EXERCISE OBJECTIVE:
Would you retype the listing below word for word, without any of its pictures?

COLLECTED MATERIAL:
==================================================

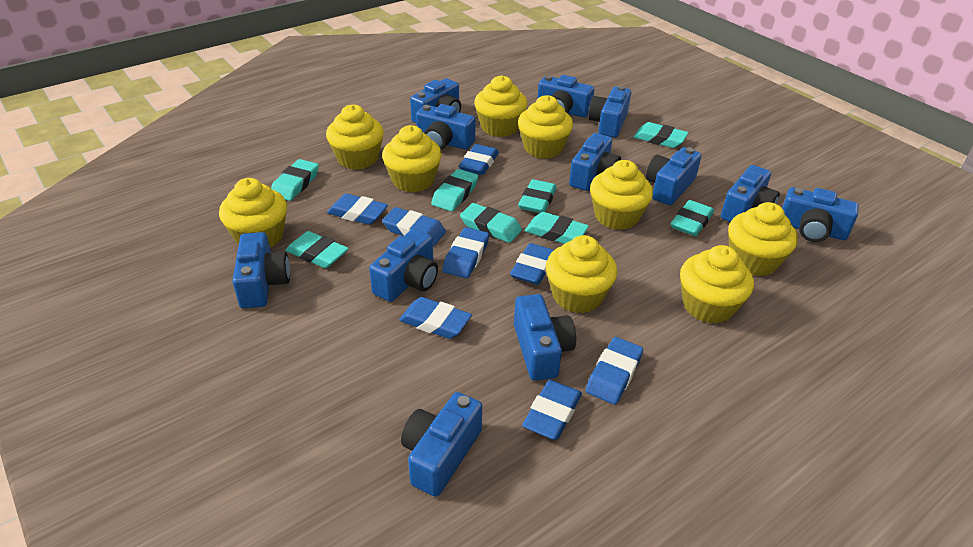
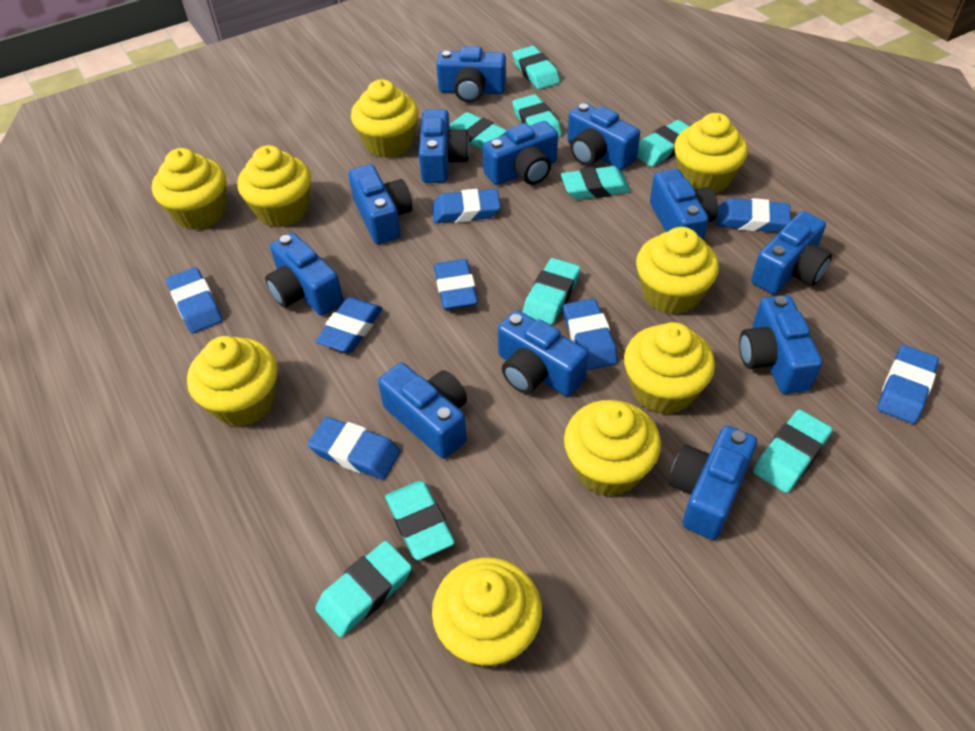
turquoise eraser: 8 -> 9

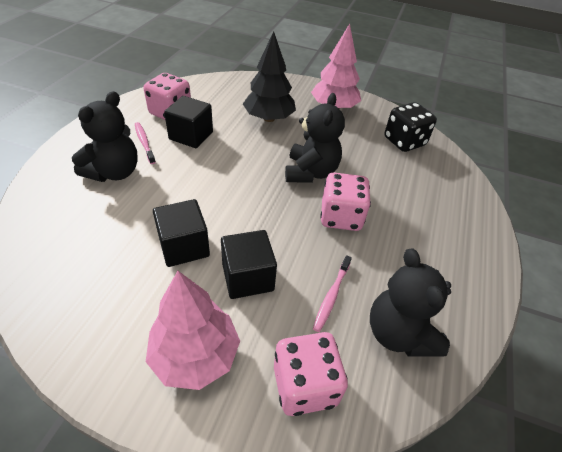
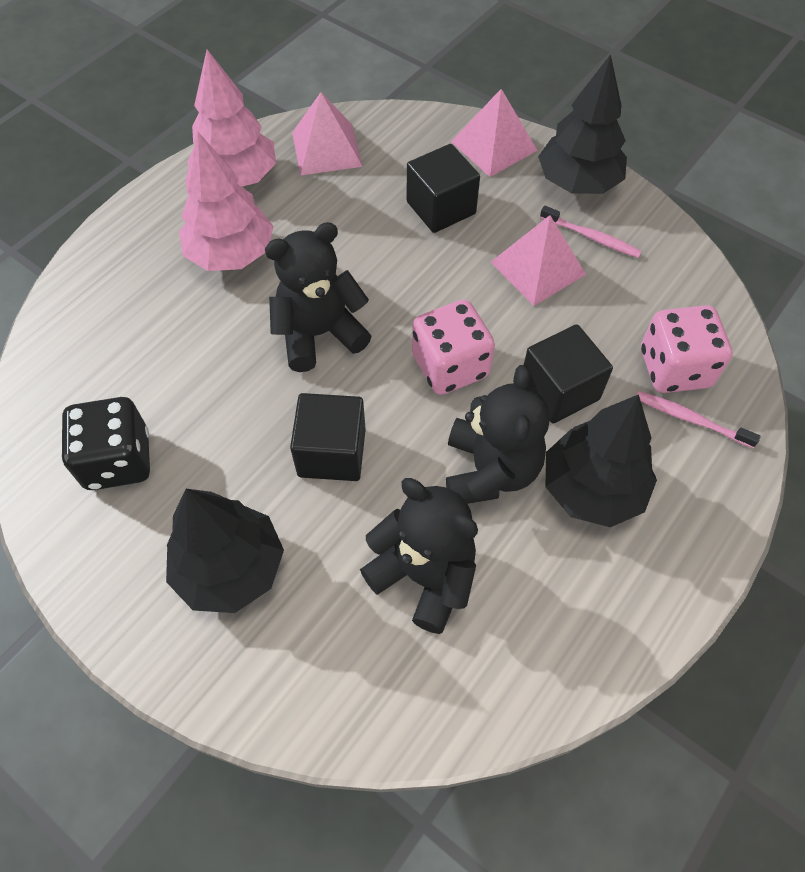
black tree: 1 -> 3
pink dice: 3 -> 2
pink pyramid: 0 -> 3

==================================================

REPLY TO THE EXERCISE:
turquoise eraser: 8 -> 9

black tree: 1 -> 3
pink dice: 3 -> 2
pink pyramid: 0 -> 3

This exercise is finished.